Report how many lines contain the word "camera" in the listing that follows. Give nothing besides the number.

★ ★ ★ ★ ★

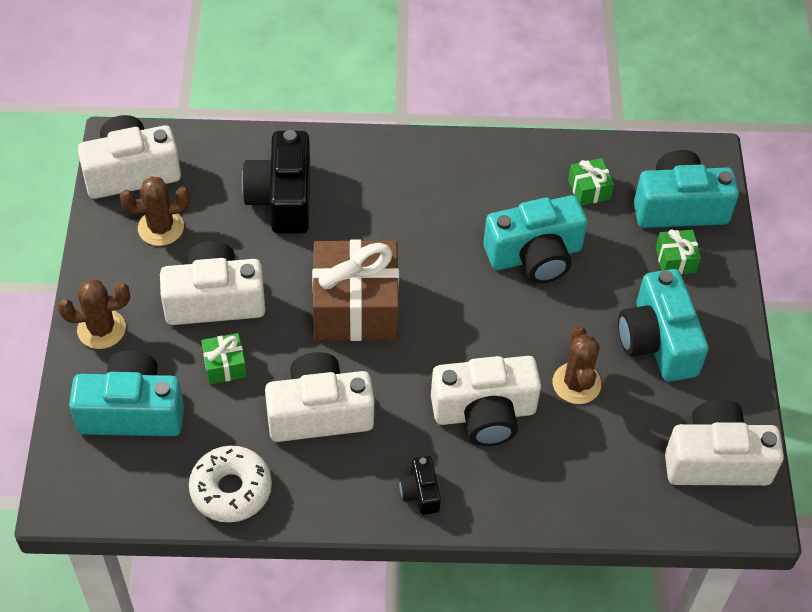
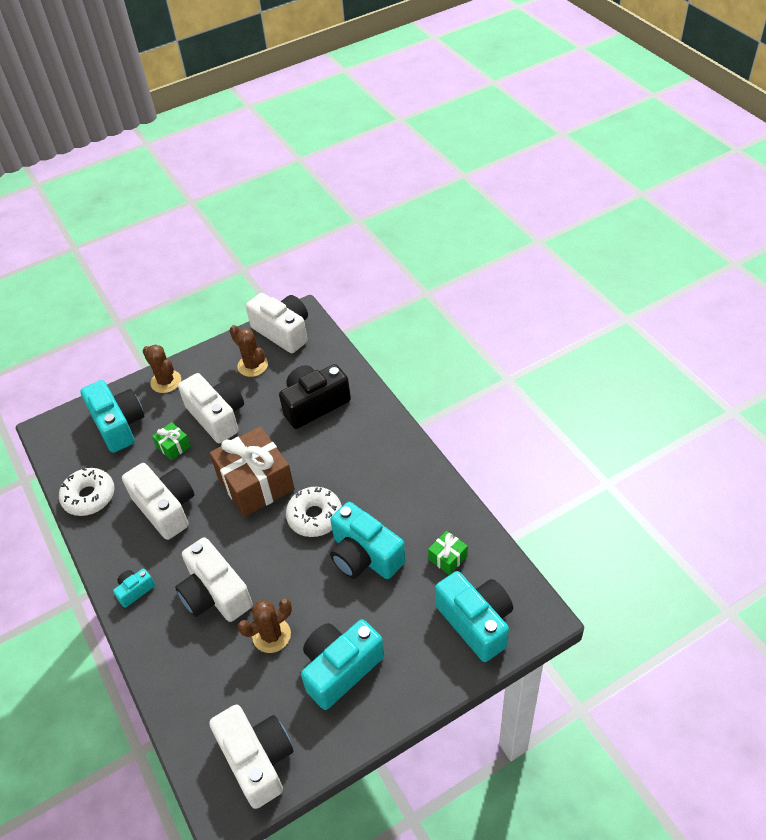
camera: 65 degrees right, 5 degrees down
(420, 492) = (135, 590): black camera -> turquoise camera
(448, 274) = (315, 516): none -> white donut
(675, 260) = (424, 644): green gift -> none

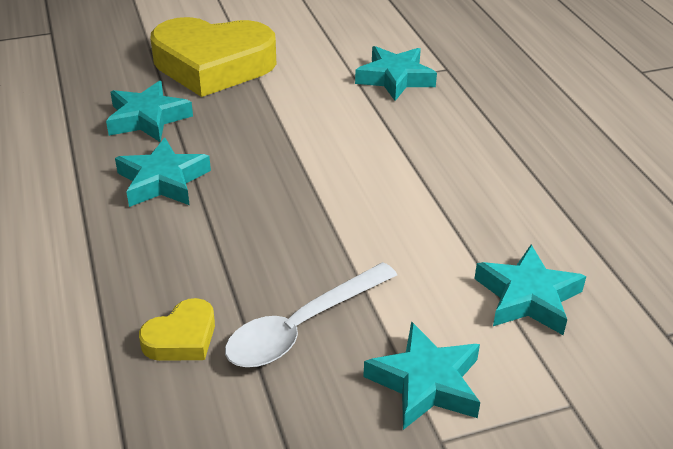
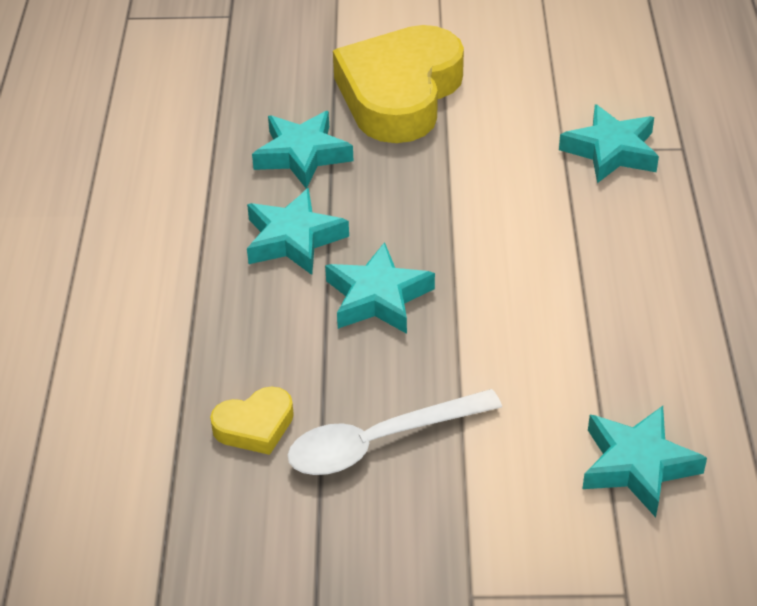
camera: 20 degrees right, 5 degrees up
(213, 65) = (400, 94): yellow heart -> yellow heart turned 90 degrees clockwise
(426, 383) = (482, 533): turquoise star -> turquoise star (378, 297)

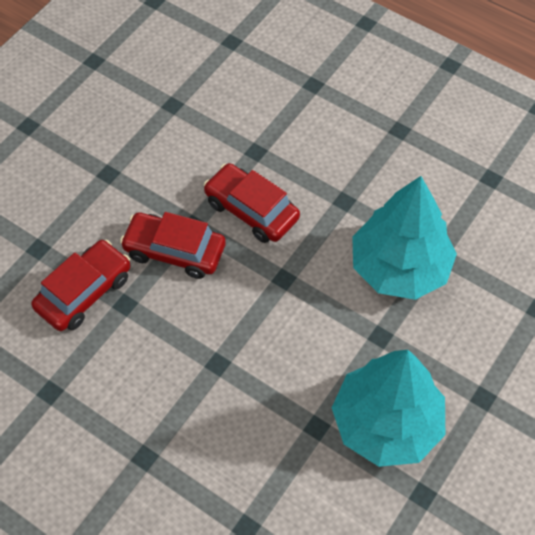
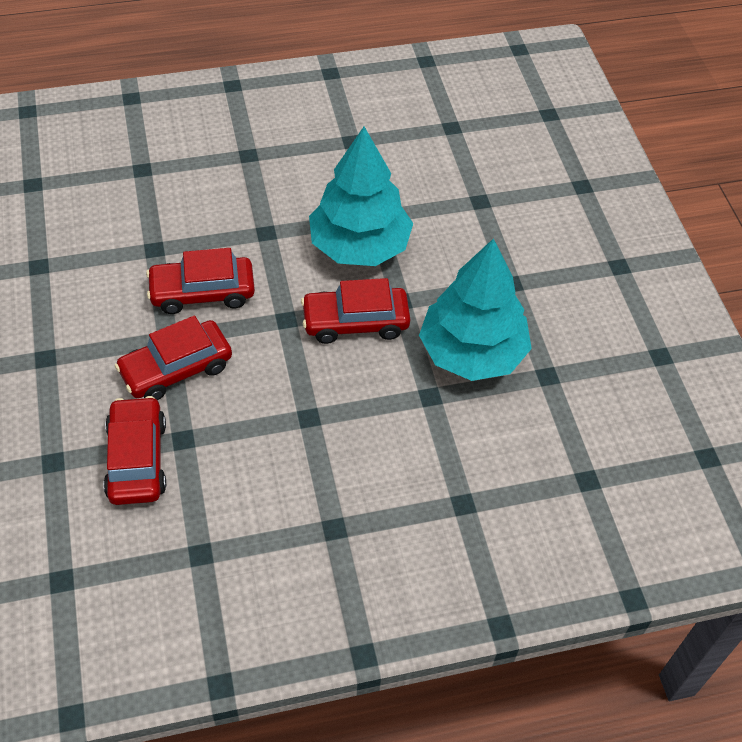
camera: 50 degrees left, 5 degrees down
(329, 323) = (355, 322): none -> red car

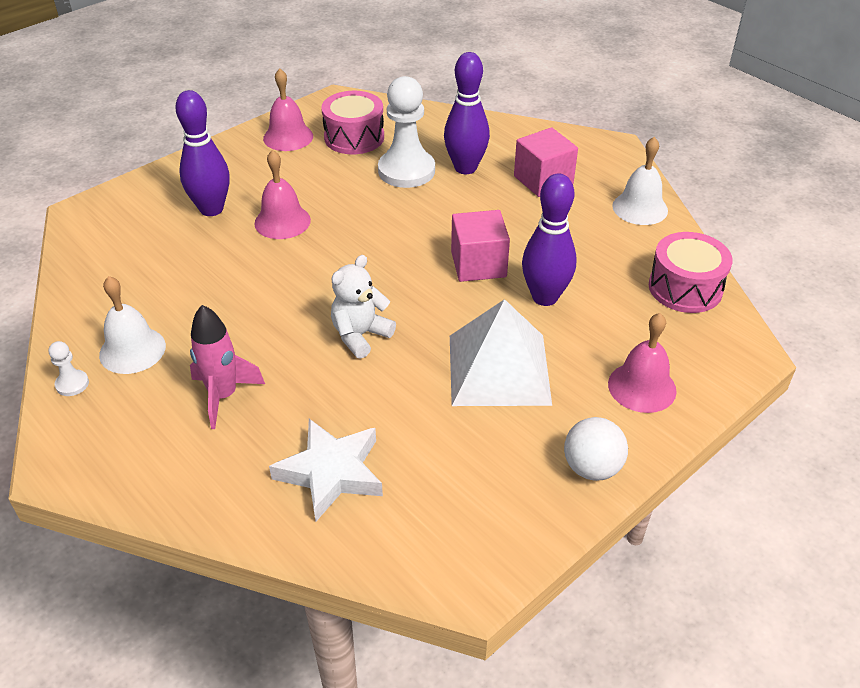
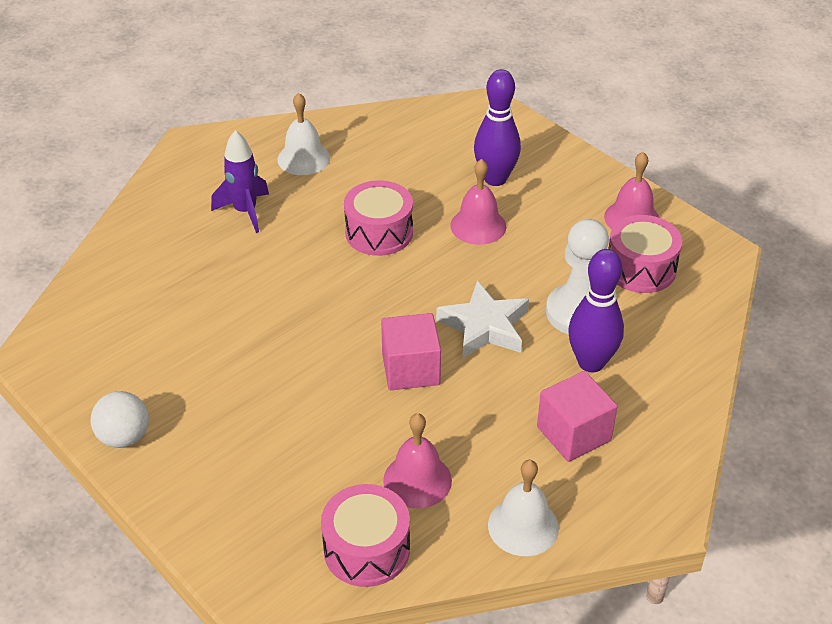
camera: 90 degrees right, 0 degrees up
(72, 384) = (269, 135): white pawn -> none
(223, 396) = (245, 211): pink rocket -> purple rocket
(281, 287) = (379, 232): none -> pink drum
(331, 472) = (154, 275): white star -> white star (484, 326)
(360, 335) = (309, 286): white teddy bear -> none
(498, 369) = (254, 379): white pyramid -> none
(545, 297) = (356, 420): purple bowling pin -> none
(642, 387) = (216, 487): pink bell -> pink bell (417, 480)

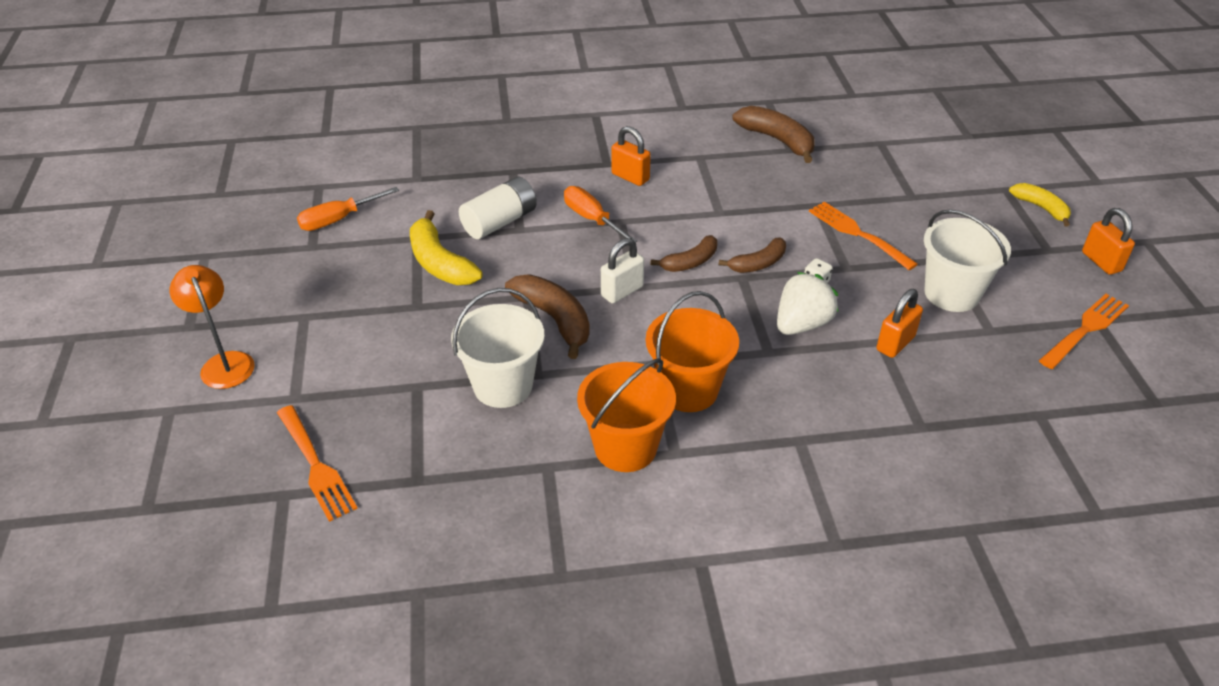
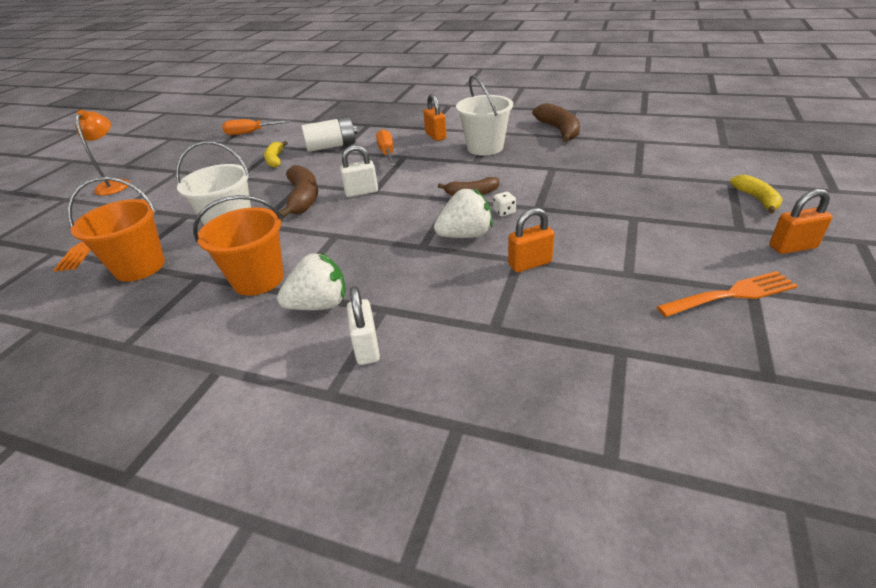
camera: 30 degrees right, 5 degrees down
(440, 263) = (275, 160): yellow banana -> yellow banana, size x0.64
(688, 390) = (339, 256): orange bucket -> orange bucket (140, 267)
(690, 262) = (424, 184): brown banana -> none
(729, 456) = (319, 305): none -> white strawberry
(824, 486) = (366, 347): none -> white padlock
(859, 234) = (569, 190): orange fork -> none
(951, 294) = (614, 241): white bucket -> white bucket (485, 147)
(1101, 262) = (792, 247): orange padlock -> orange padlock turned 75 degrees clockwise

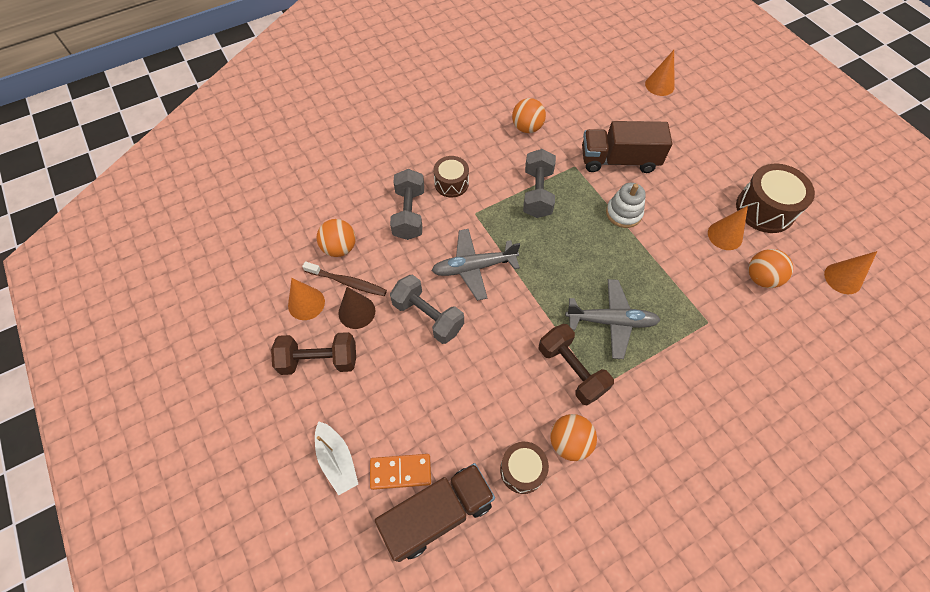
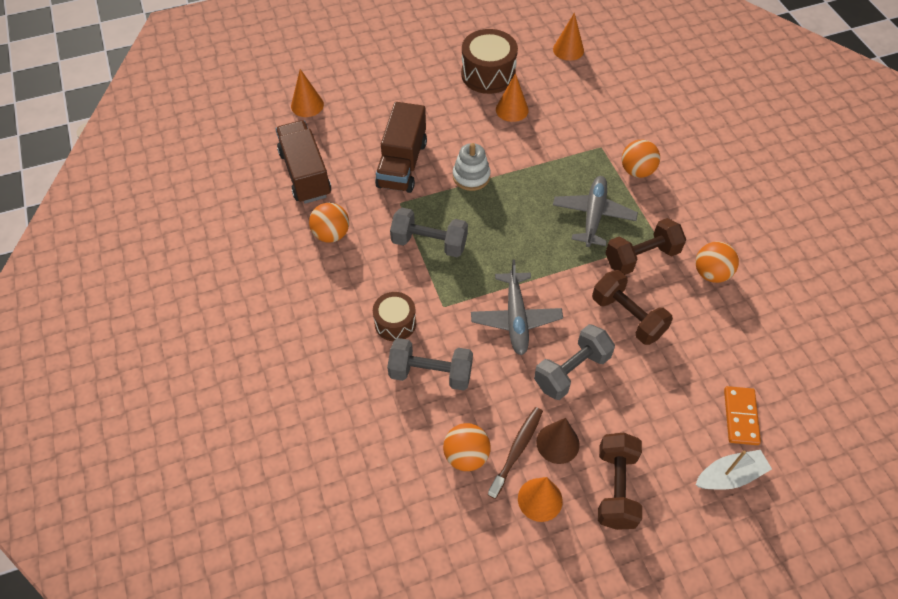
camera: 80 degrees left, 5 degrees down
(438, 514) = (779, 389): brown truck -> brown truck (305, 174)
(495, 360) = (627, 317): none -> brown dumbbell
(522, 470) = (737, 314): brown drum -> none
(761, 278) = (561, 99): orange ball -> orange ball (637, 171)

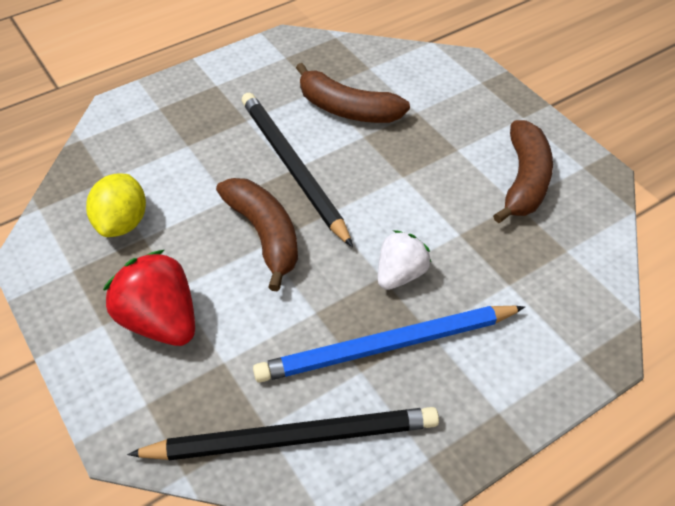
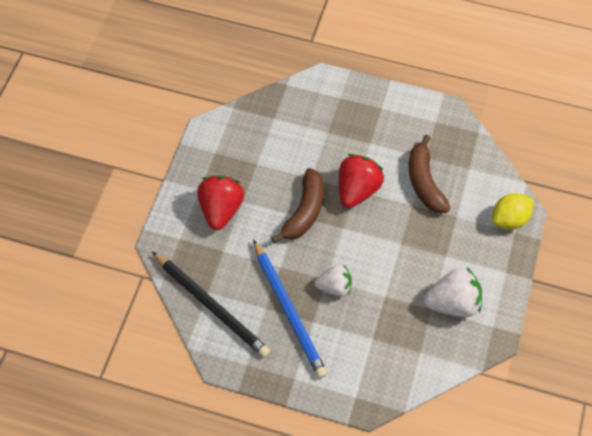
camera: 50 degrees right, 10 degrees up
(123, 223) = (256, 148): yellow lemon -> yellow lemon (509, 219)
(292, 168) = (357, 190): black pencil -> red strawberry
(388, 346) = (289, 310): blue pencil -> blue pencil turned 150 degrees counterclockwise
(524, 181) = (453, 303): brown banana -> white strawberry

★ ★ ★ ★ ★

Result of the task →
8